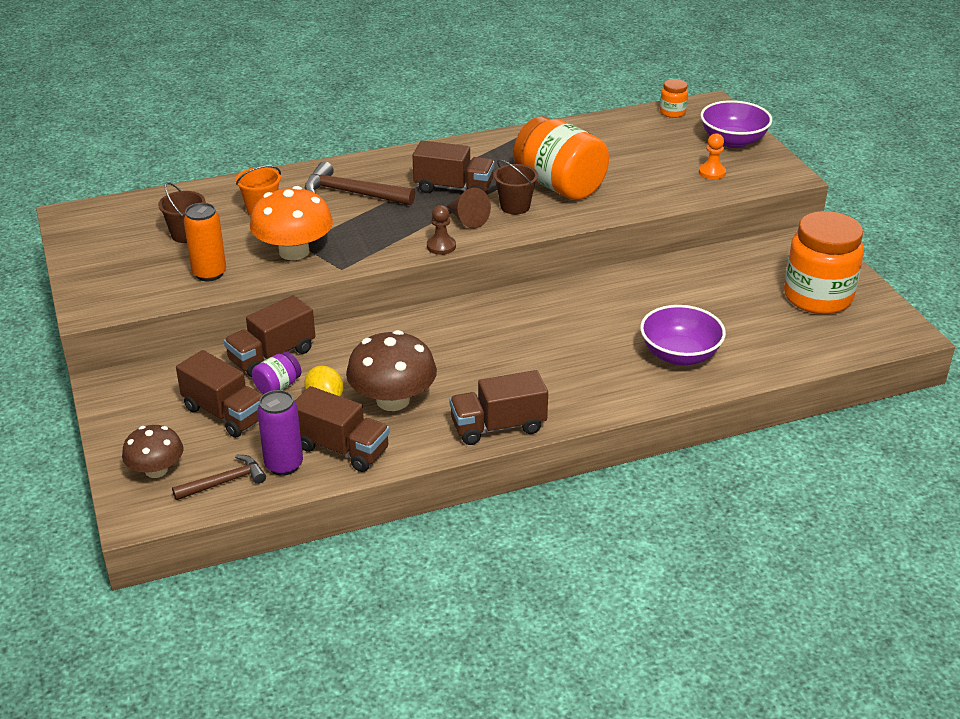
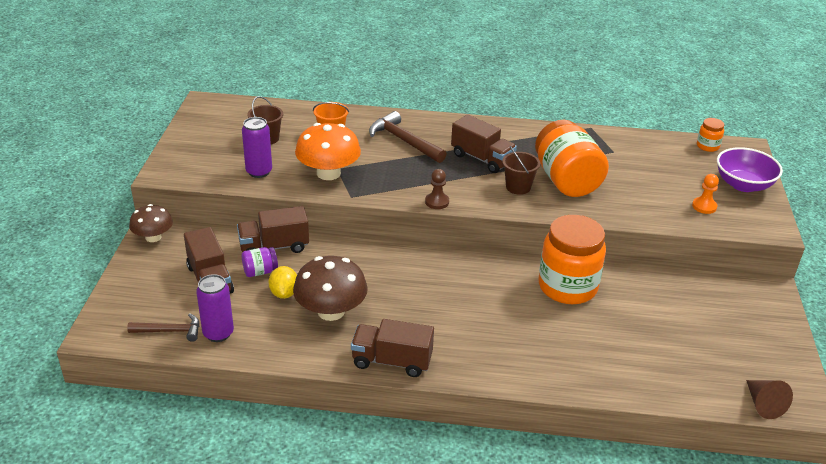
camera: 25 degrees right, 0 degrees up
(156, 470) = (134, 305): brown mushroom -> brown mushroom (153, 237)
(209, 273) = (259, 172): orange can -> purple can
(341, 449) = (266, 336): brown truck -> none
(467, 219) = (473, 186): brown cone -> brown cone (763, 404)
(679, 355) = (581, 354): purple bowl -> none
(817, 297) = (741, 344): orange jar -> orange jar (567, 287)

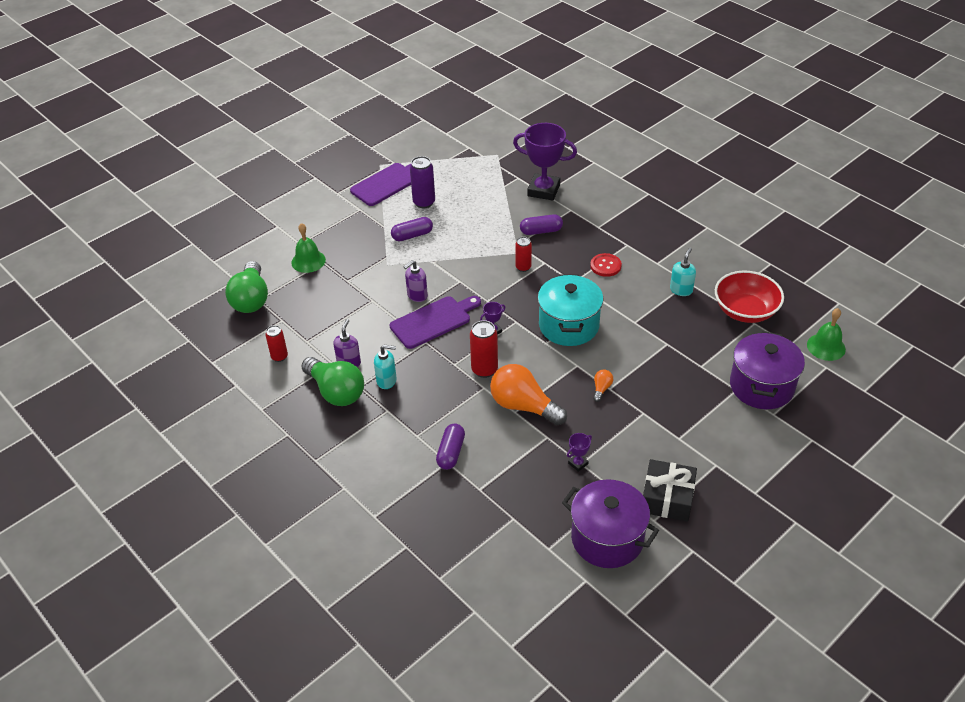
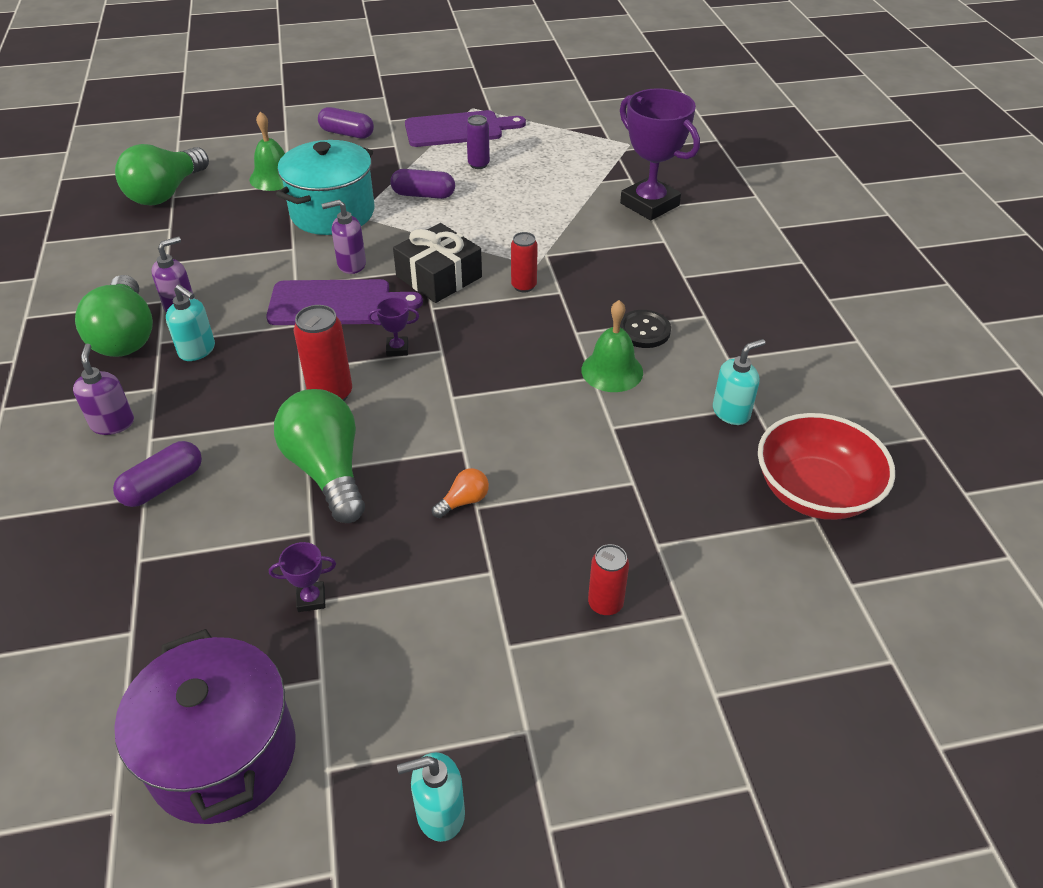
camera: 30 degrees right, 0 degrees up
(279, 357) = (117, 267): red can -> red can (605, 604)
(387, 438) = (113, 423): none -> purple soap dispenser
(424, 202) = (478, 164): purple can -> purple can, size x0.65
(523, 406) = (327, 470): orange light bulb -> green light bulb
(541, 231) = (595, 251): purple capsule -> purple capsule (347, 133)
(569, 325) = (508, 388): turquoise pot -> turquoise pot (332, 213)
(605, 266) = (644, 330): red button -> black button
(667, 498) = (387, 742): black gift -> black gift (439, 277)
(711, 510) = (440, 813): none -> turquoise soap dispenser
(761, 386) = (735, 632): purple pot -> none
(826, 347) = (921, 623): green bell -> green bell (612, 371)

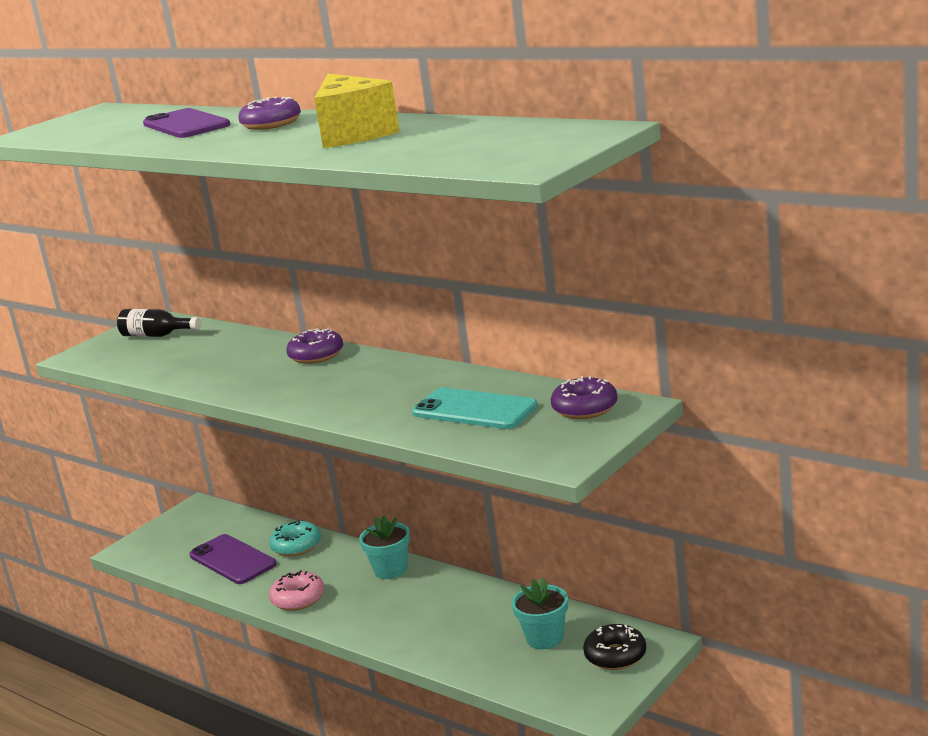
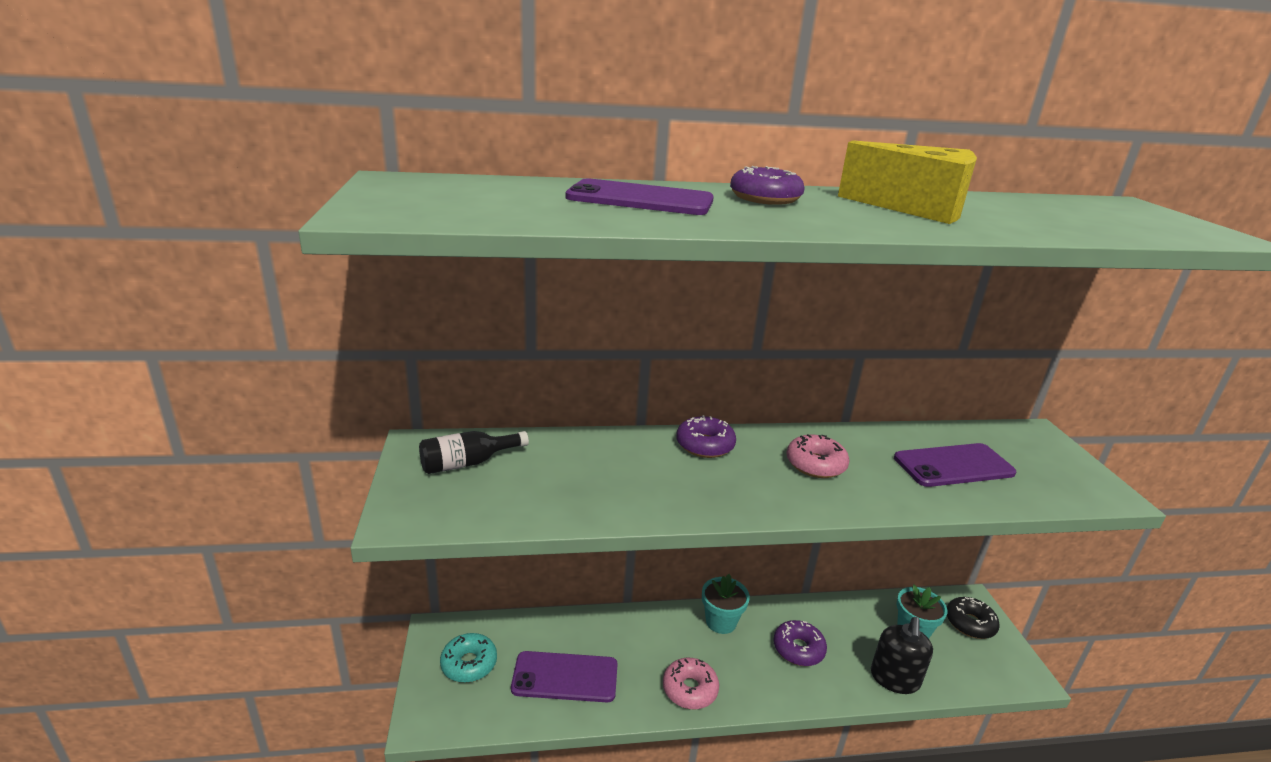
camera: 50 degrees left, 5 degrees up
(296, 546) = (606, 633): turquoise donut -> turquoise donut (469, 664)
(365, 384) = (815, 464): none -> pink donut
(464, 658) = (894, 678): none -> black soap dispenser
(474, 410) = (953, 466): turquoise phone -> purple phone
(585, 408) = (1016, 442): purple donut -> purple donut (798, 649)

::::::::::

_PROBLEM DETAILS_
Restate the preceding entries in full, word for word, with the pictures removed.

_ANSWER TO THIS EXERCISE_
camera: 25 degrees right, 0 degrees up
(156, 470) = (134, 305): brown mushroom -> brown mushroom (153, 237)
(209, 273) = (259, 172): orange can -> purple can
(341, 449) = (266, 336): brown truck -> none
(467, 219) = (473, 186): brown cone -> brown cone (763, 404)
(679, 355) = (581, 354): purple bowl -> none
(817, 297) = (741, 344): orange jar -> orange jar (567, 287)

camera: 30 degrees right, 0 degrees up
(279, 357) = (117, 267): red can -> red can (605, 604)
(387, 438) = (113, 423): none -> purple soap dispenser
(424, 202) = (478, 164): purple can -> purple can, size x0.65
(523, 406) = (327, 470): orange light bulb -> green light bulb
(541, 231) = (595, 251): purple capsule -> purple capsule (347, 133)
(569, 325) = (508, 388): turquoise pot -> turquoise pot (332, 213)
(605, 266) = (644, 330): red button -> black button
(667, 498) = (387, 742): black gift -> black gift (439, 277)
(711, 510) = (440, 813): none -> turquoise soap dispenser
(761, 386) = (735, 632): purple pot -> none
(826, 347) = (921, 623): green bell -> green bell (612, 371)

camera: 50 degrees left, 5 degrees up
(296, 546) = (606, 633): turquoise donut -> turquoise donut (469, 664)
(365, 384) = (815, 464): none -> pink donut
(464, 658) = (894, 678): none -> black soap dispenser
(474, 410) = (953, 466): turquoise phone -> purple phone
(585, 408) = (1016, 442): purple donut -> purple donut (798, 649)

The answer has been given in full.